Please repeat the records beneath this task exactly as they appear, but skip the images.
--*--
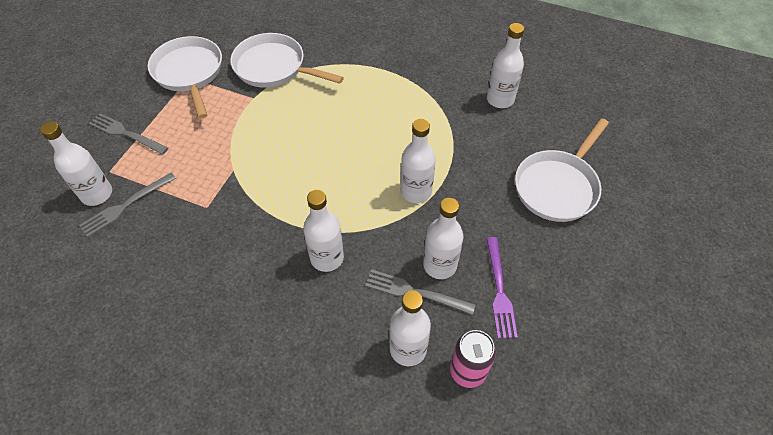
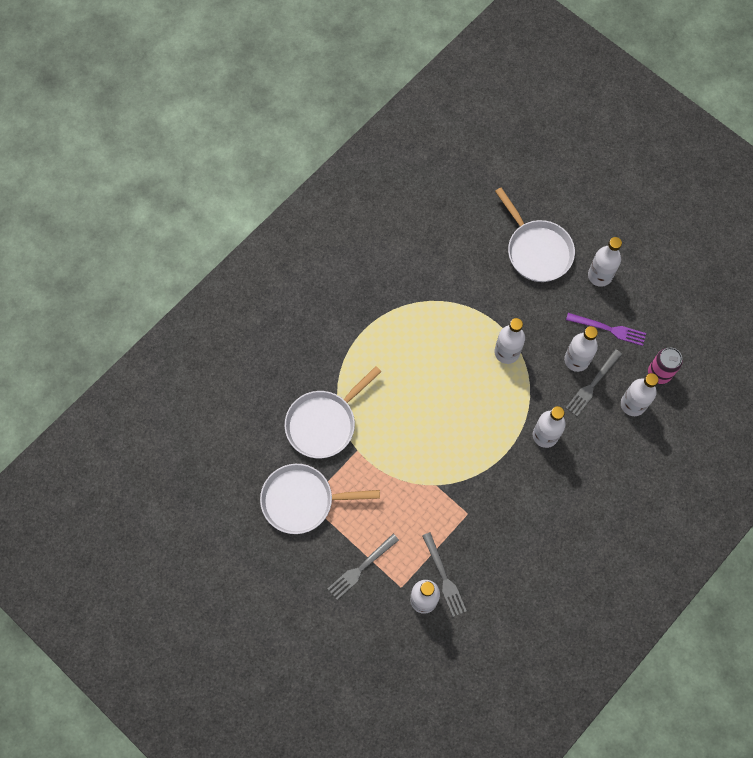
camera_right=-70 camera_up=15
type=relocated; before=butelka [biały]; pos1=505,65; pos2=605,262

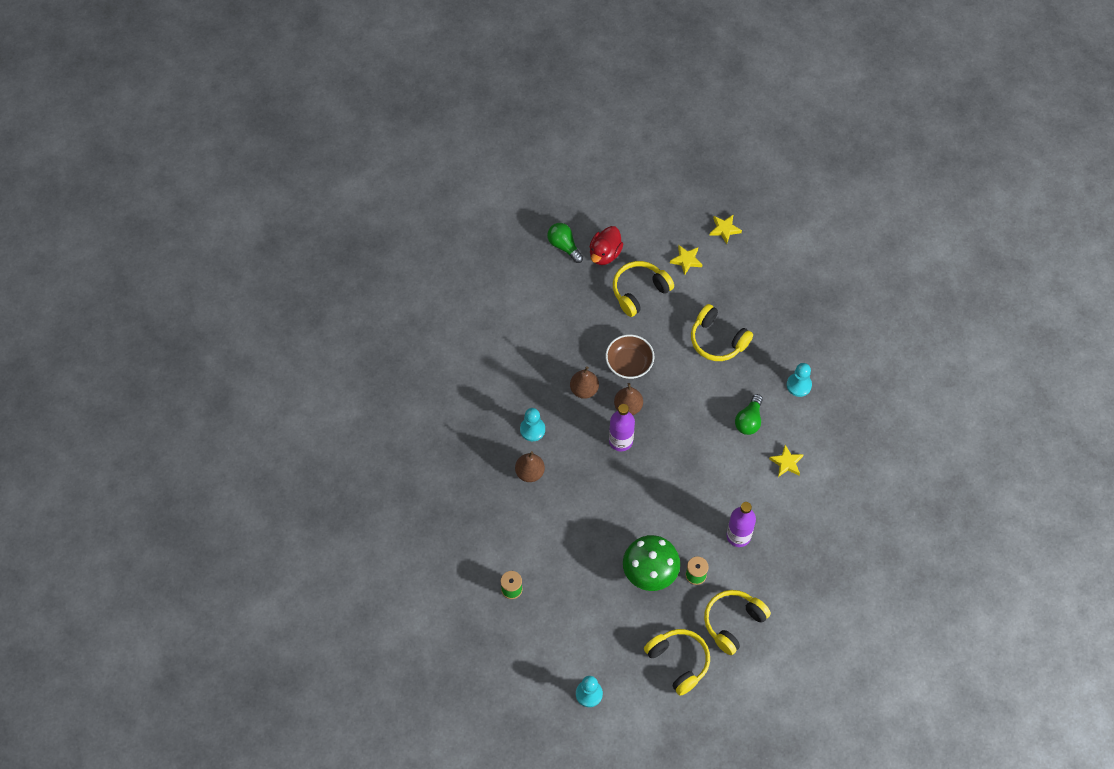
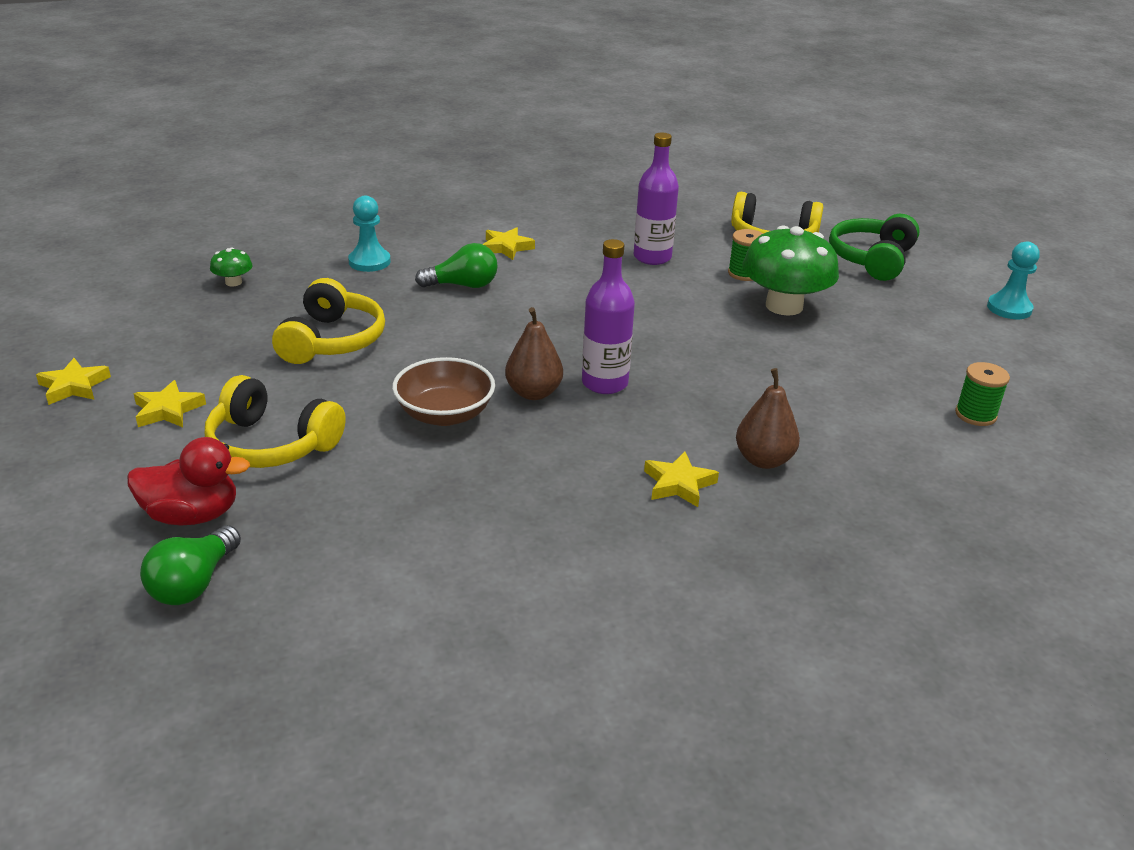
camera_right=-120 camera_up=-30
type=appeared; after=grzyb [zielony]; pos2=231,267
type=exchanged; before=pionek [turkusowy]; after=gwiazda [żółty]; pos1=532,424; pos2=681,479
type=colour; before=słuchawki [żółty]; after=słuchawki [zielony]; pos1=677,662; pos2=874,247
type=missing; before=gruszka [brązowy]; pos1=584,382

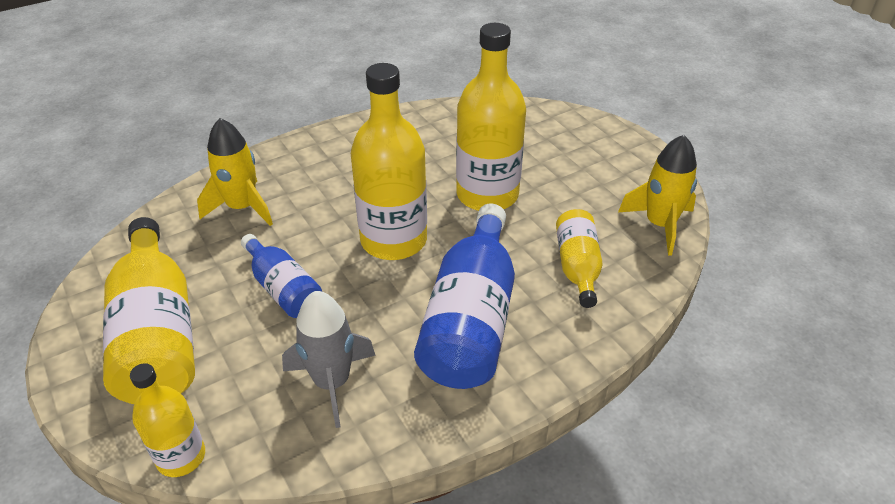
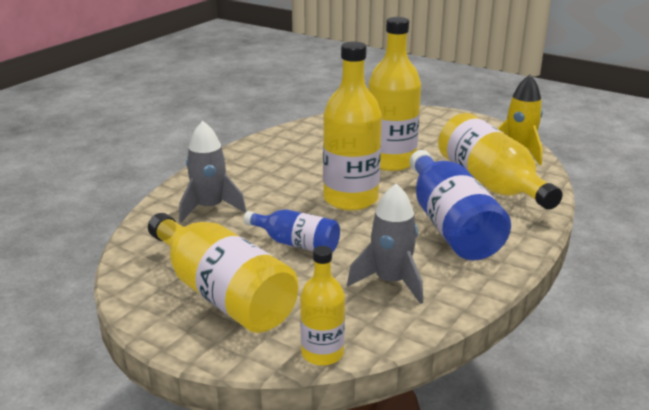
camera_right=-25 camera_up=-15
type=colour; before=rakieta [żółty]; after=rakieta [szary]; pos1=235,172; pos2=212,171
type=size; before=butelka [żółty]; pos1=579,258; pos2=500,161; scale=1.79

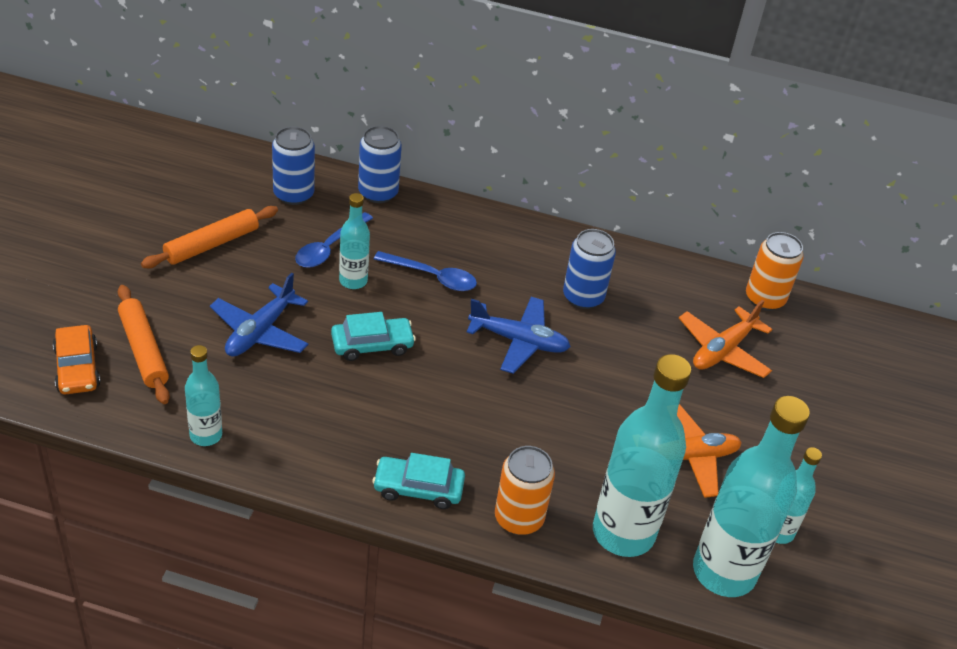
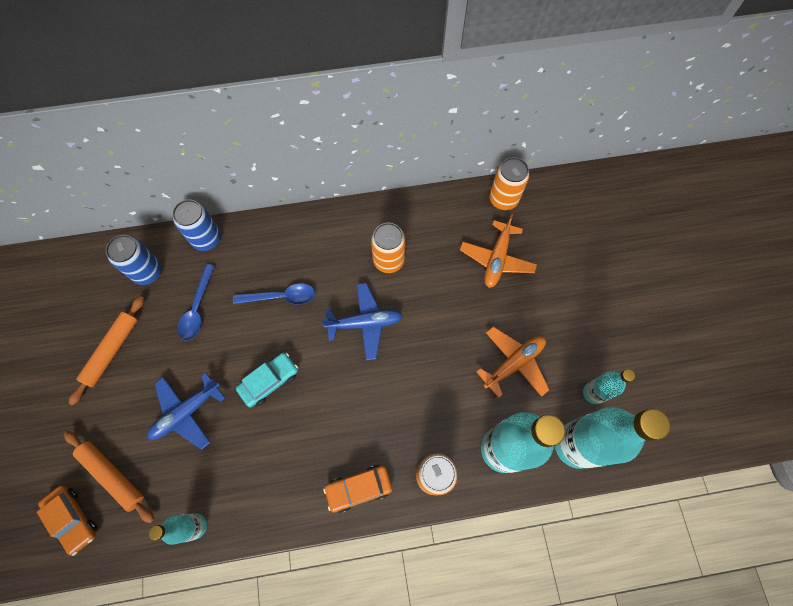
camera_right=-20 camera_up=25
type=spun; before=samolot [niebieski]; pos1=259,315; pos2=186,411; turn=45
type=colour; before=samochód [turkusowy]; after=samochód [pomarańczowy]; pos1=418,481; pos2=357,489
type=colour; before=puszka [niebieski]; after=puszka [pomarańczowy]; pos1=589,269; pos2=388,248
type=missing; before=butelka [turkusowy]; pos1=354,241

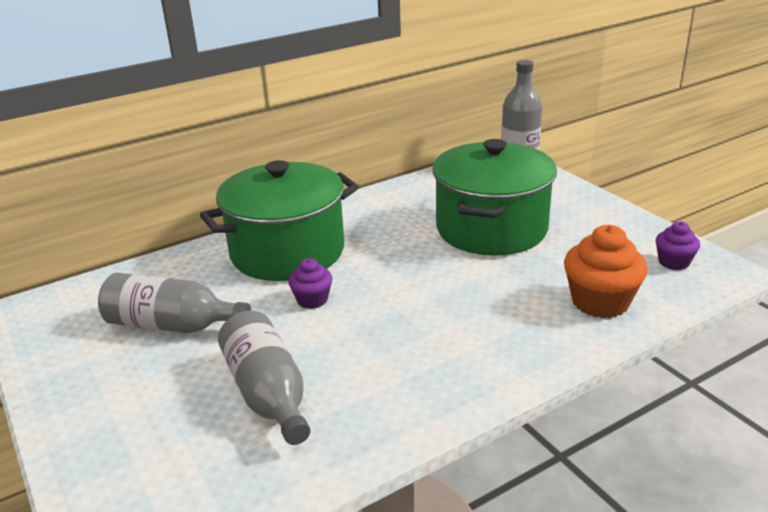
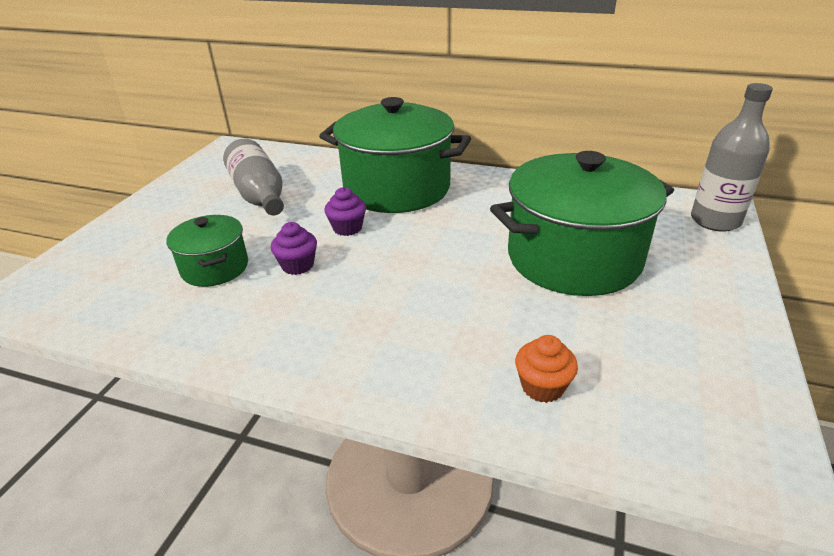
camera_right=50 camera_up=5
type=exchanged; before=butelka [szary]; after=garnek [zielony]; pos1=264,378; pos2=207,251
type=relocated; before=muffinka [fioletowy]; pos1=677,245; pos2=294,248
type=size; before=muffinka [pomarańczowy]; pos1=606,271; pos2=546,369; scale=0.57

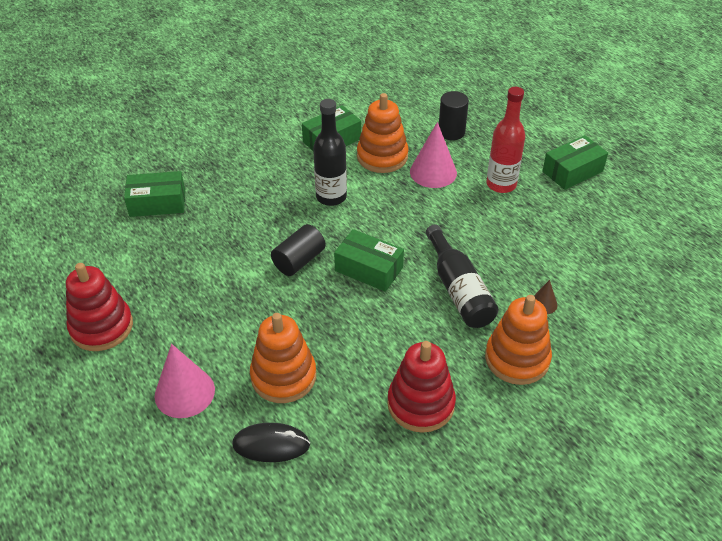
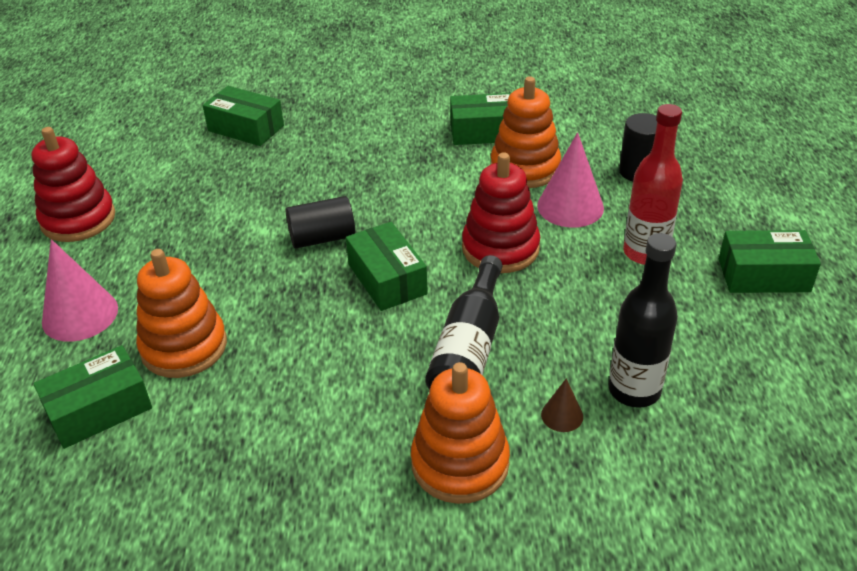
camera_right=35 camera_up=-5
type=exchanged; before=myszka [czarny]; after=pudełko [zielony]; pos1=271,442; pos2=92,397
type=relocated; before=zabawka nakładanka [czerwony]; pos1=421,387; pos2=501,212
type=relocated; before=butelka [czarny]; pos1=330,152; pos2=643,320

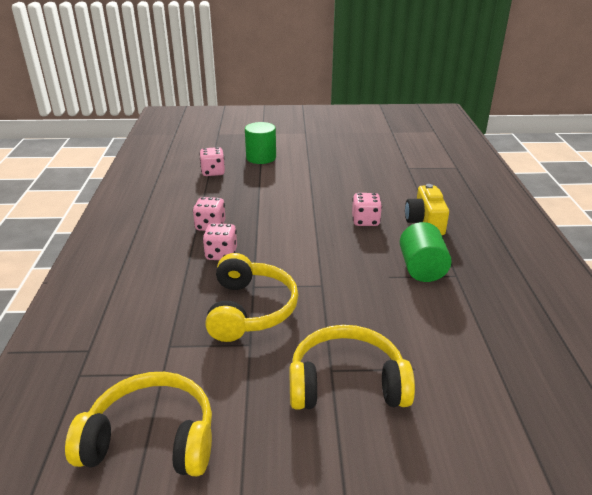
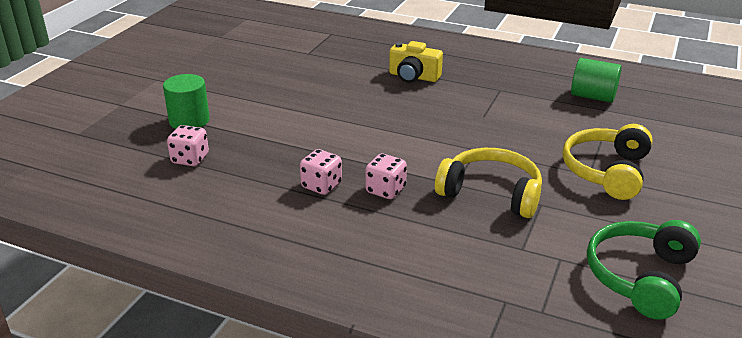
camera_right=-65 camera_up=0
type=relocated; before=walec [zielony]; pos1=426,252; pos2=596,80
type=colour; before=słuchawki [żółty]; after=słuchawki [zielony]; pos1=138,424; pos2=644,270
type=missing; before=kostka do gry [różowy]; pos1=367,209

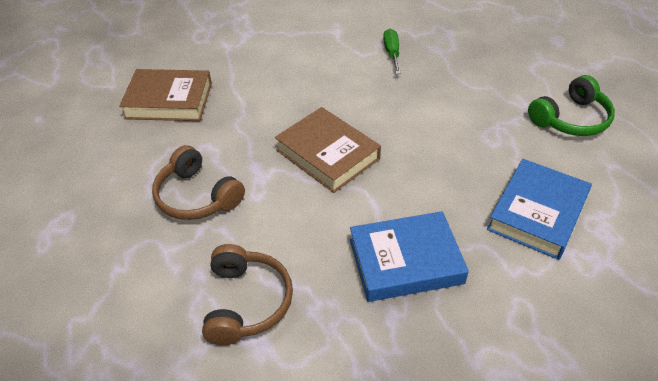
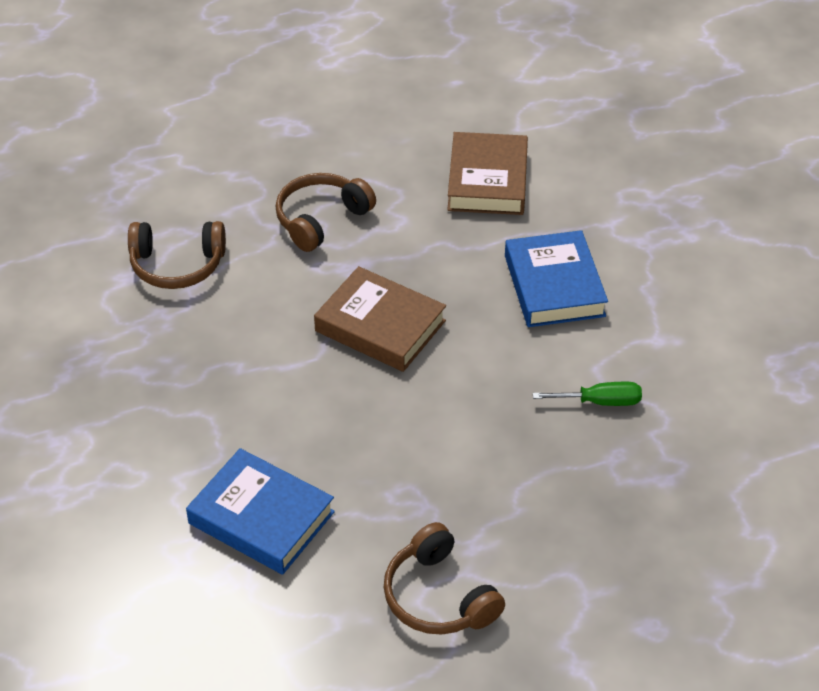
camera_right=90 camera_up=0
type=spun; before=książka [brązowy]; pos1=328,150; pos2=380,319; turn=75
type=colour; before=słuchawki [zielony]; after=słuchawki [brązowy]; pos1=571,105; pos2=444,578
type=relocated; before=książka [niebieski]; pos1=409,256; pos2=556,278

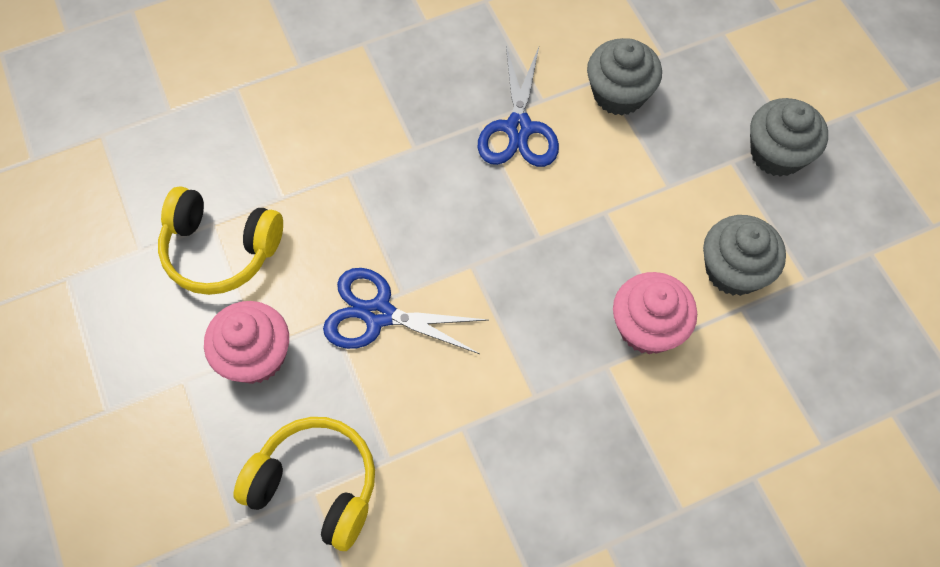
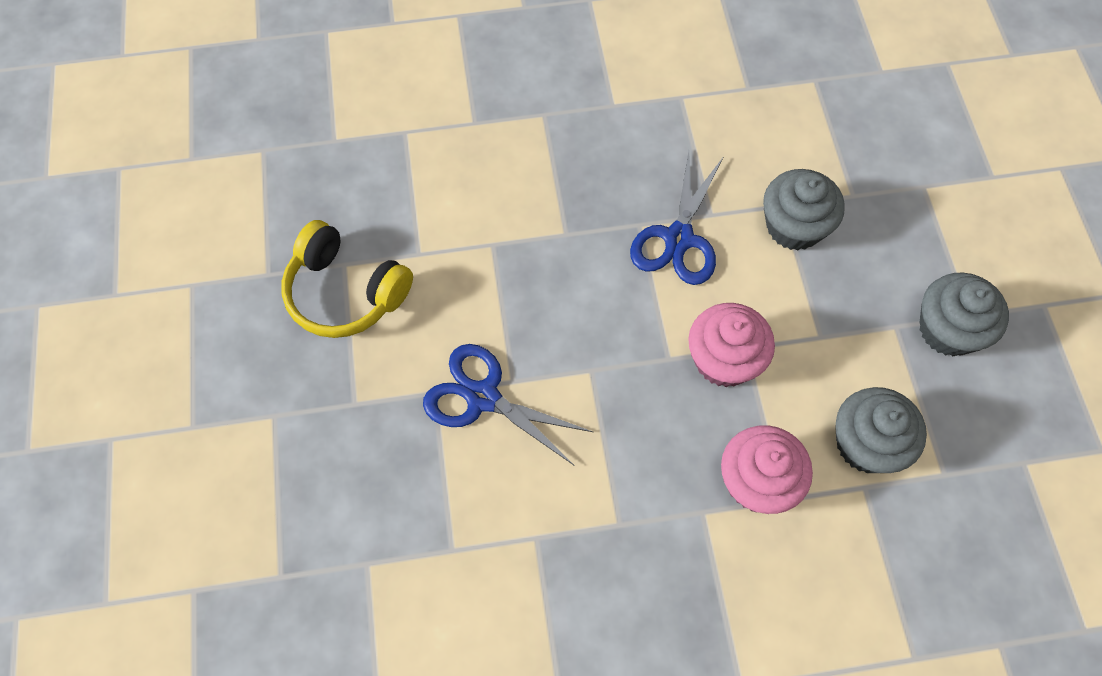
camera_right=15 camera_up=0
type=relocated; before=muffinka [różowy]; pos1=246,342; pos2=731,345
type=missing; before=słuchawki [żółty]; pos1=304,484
--*--
Exercise solution |
camera_right=-70 camera_up=15
type=relocated; before=butelka [biały]; pos1=505,65; pos2=605,262

camera_right=-120 camera_up=-30
type=appeared; after=grzyb [zielony]; pos2=231,267
type=exchanged; before=pionek [turkusowy]; after=gwiazda [żółty]; pos1=532,424; pos2=681,479
type=colour; before=słuchawki [żółty]; after=słuchawki [zielony]; pos1=677,662; pos2=874,247
type=missing; before=gruszka [brązowy]; pos1=584,382

camera_right=-25 camera_up=-15
type=colour; before=rakieta [żółty]; after=rakieta [szary]; pos1=235,172; pos2=212,171
type=size; before=butelka [żółty]; pos1=579,258; pos2=500,161; scale=1.79

camera_right=-20 camera_up=25
type=spun; before=samolot [niebieski]; pos1=259,315; pos2=186,411; turn=45
type=colour; before=samochód [turkusowy]; after=samochód [pomarańczowy]; pos1=418,481; pos2=357,489
type=colour; before=puszka [niebieski]; after=puszka [pomarańczowy]; pos1=589,269; pos2=388,248
type=missing; before=butelka [turkusowy]; pos1=354,241

camera_right=50 camera_up=5
type=exchanged; before=butelka [szary]; after=garnek [zielony]; pos1=264,378; pos2=207,251
type=relocated; before=muffinka [fioletowy]; pos1=677,245; pos2=294,248
type=size; before=muffinka [pomarańczowy]; pos1=606,271; pos2=546,369; scale=0.57

camera_right=35 camera_up=-5
type=exchanged; before=myszka [czarny]; after=pudełko [zielony]; pos1=271,442; pos2=92,397
type=relocated; before=zabawka nakładanka [czerwony]; pos1=421,387; pos2=501,212
type=relocated; before=butelka [czarny]; pos1=330,152; pos2=643,320

camera_right=-65 camera_up=0
type=relocated; before=walec [zielony]; pos1=426,252; pos2=596,80
type=colour; before=słuchawki [żółty]; after=słuchawki [zielony]; pos1=138,424; pos2=644,270
type=missing; before=kostka do gry [różowy]; pos1=367,209

camera_right=90 camera_up=0
type=spun; before=książka [brązowy]; pos1=328,150; pos2=380,319; turn=75
type=colour; before=słuchawki [zielony]; after=słuchawki [brązowy]; pos1=571,105; pos2=444,578
type=relocated; before=książka [niebieski]; pos1=409,256; pos2=556,278

camera_right=15 camera_up=0
type=relocated; before=muffinka [różowy]; pos1=246,342; pos2=731,345
type=missing; before=słuchawki [żółty]; pos1=304,484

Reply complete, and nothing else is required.